• _PROBLEM DETAILS_: Word for word, output every line of the material below, minus pictures.

• _COLLECTED DATA_:
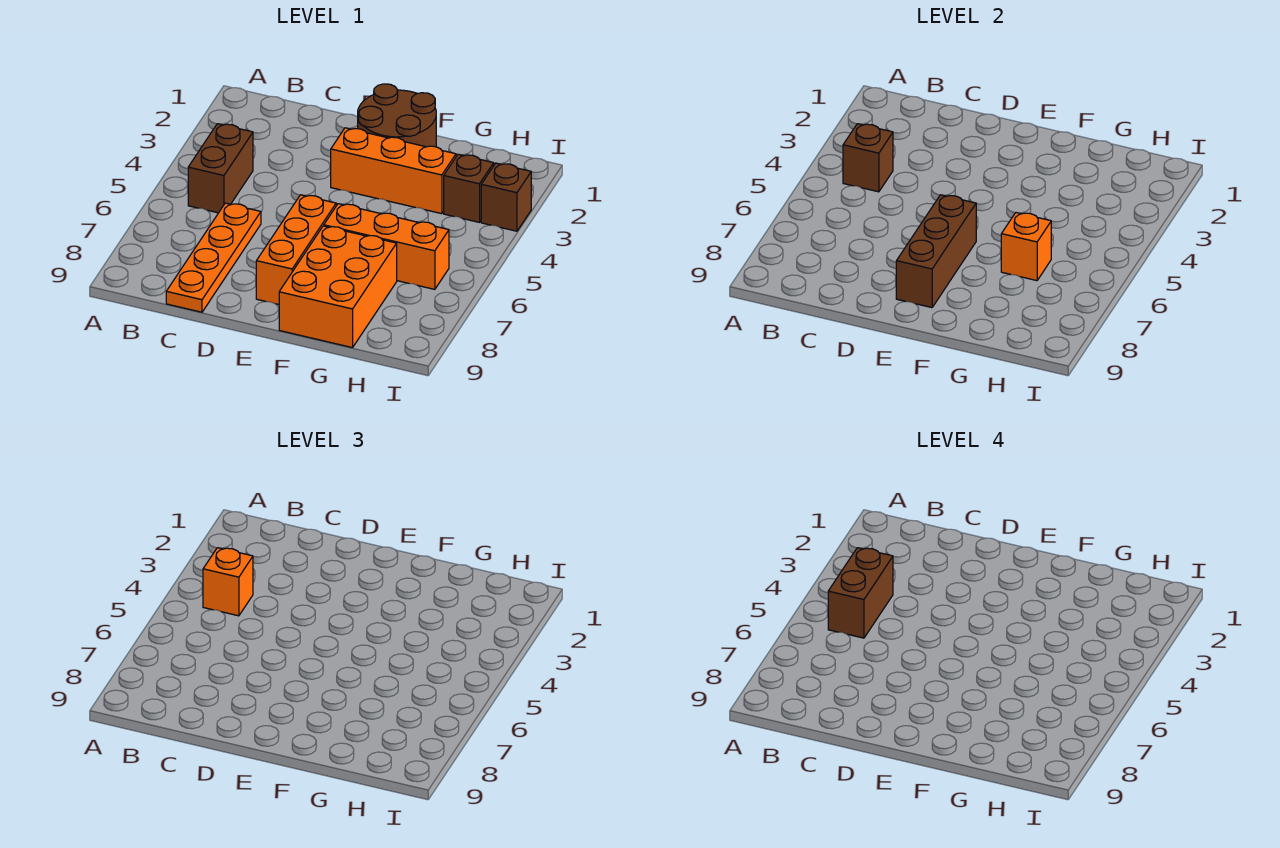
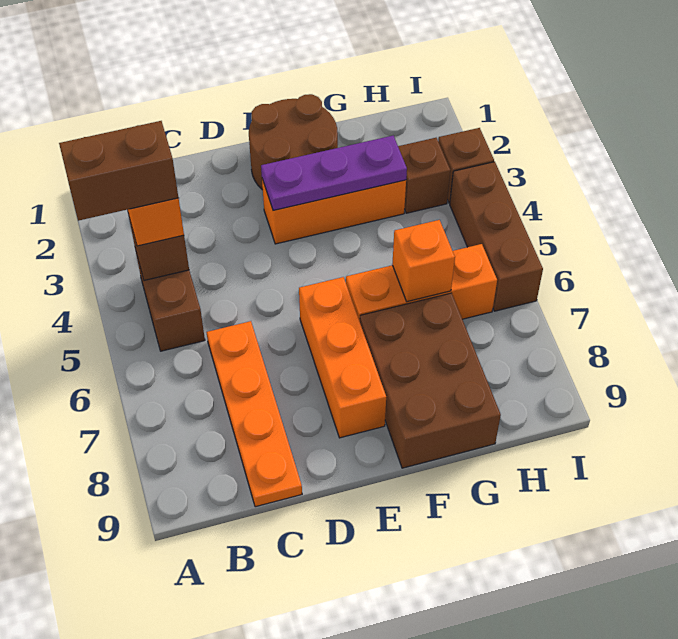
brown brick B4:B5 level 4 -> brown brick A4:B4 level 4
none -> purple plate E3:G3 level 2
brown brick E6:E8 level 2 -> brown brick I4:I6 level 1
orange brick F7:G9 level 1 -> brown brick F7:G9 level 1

• _RESPONSE TO THIS TASK_:
brown brick B4:B5 level 4 -> brown brick A4:B4 level 4
none -> purple plate E3:G3 level 2
brown brick E6:E8 level 2 -> brown brick I4:I6 level 1
orange brick F7:G9 level 1 -> brown brick F7:G9 level 1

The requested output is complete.